=== GOAL OF THE EXERCISE ===
Would you repeat each line below exactly, without the pictures?

Before-and-after object listings:
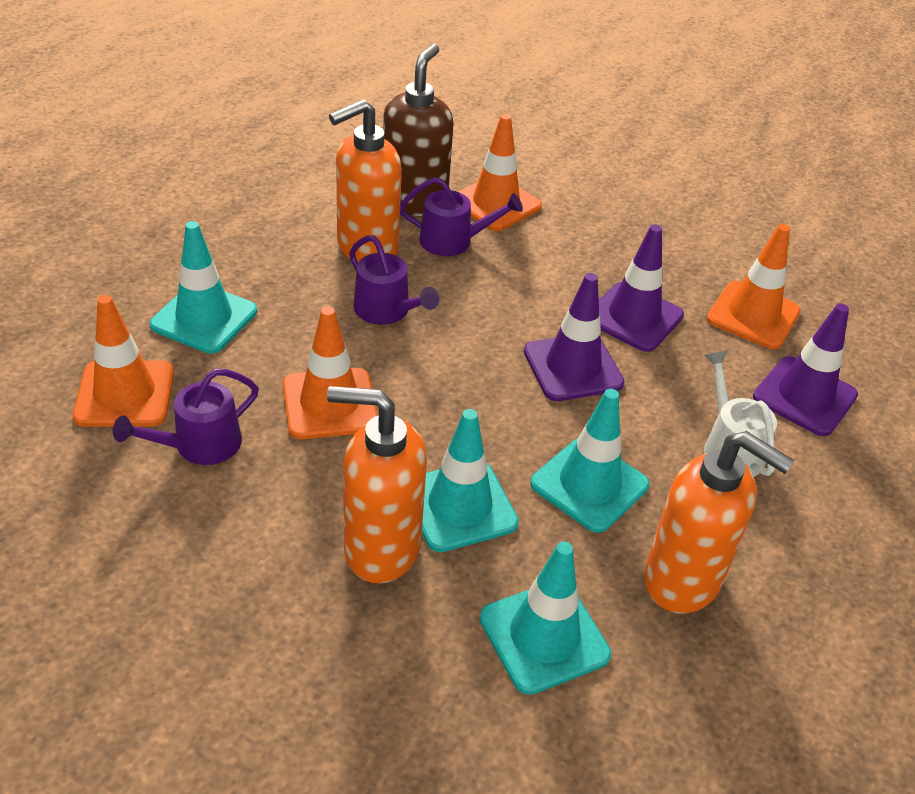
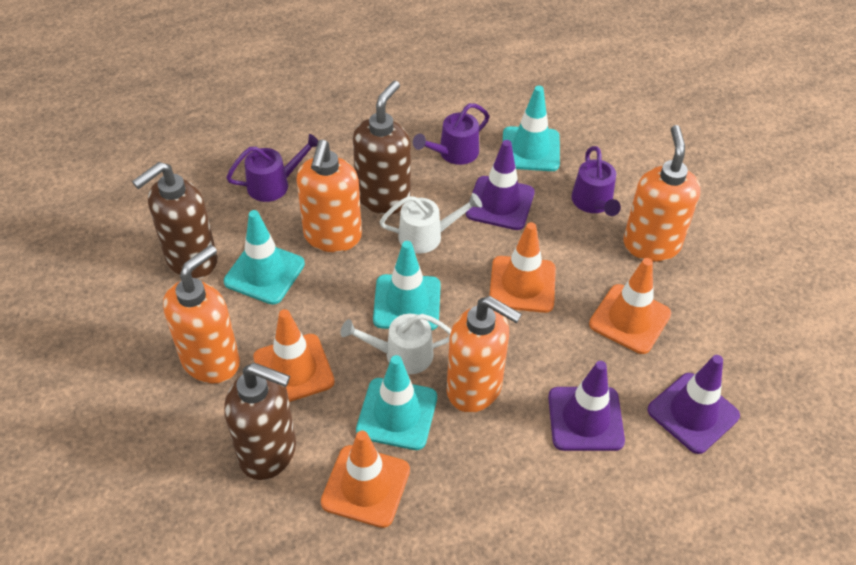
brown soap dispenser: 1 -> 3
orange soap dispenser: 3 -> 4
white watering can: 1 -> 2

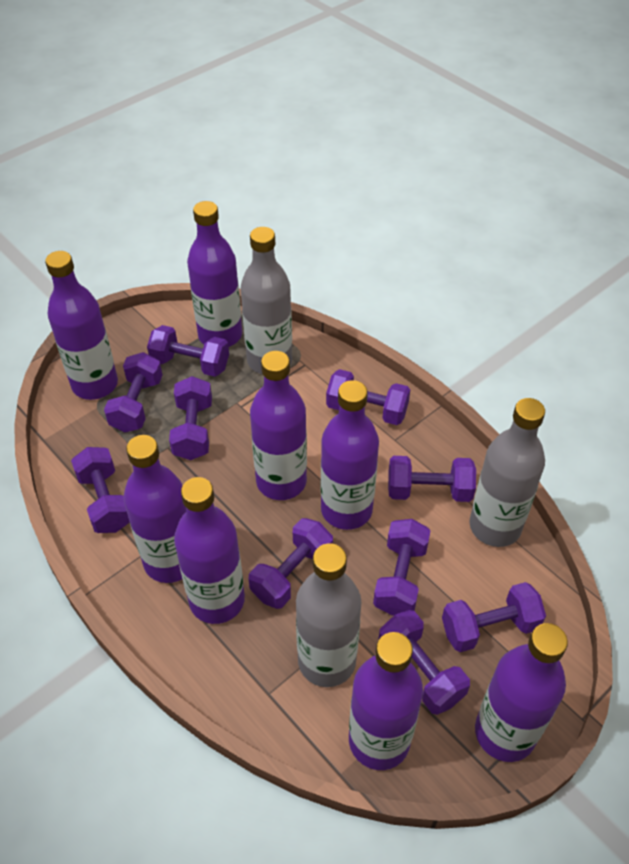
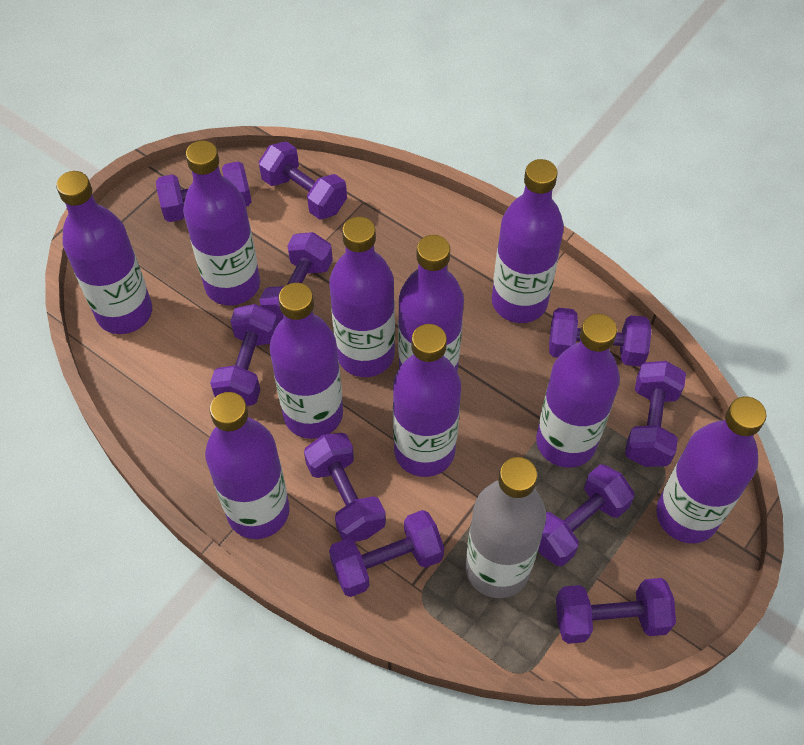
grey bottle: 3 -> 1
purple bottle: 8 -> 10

=== PROBLEM SOLUTION ===
brown soap dispenser: 1 -> 3
orange soap dispenser: 3 -> 4
white watering can: 1 -> 2

grey bottle: 3 -> 1
purple bottle: 8 -> 10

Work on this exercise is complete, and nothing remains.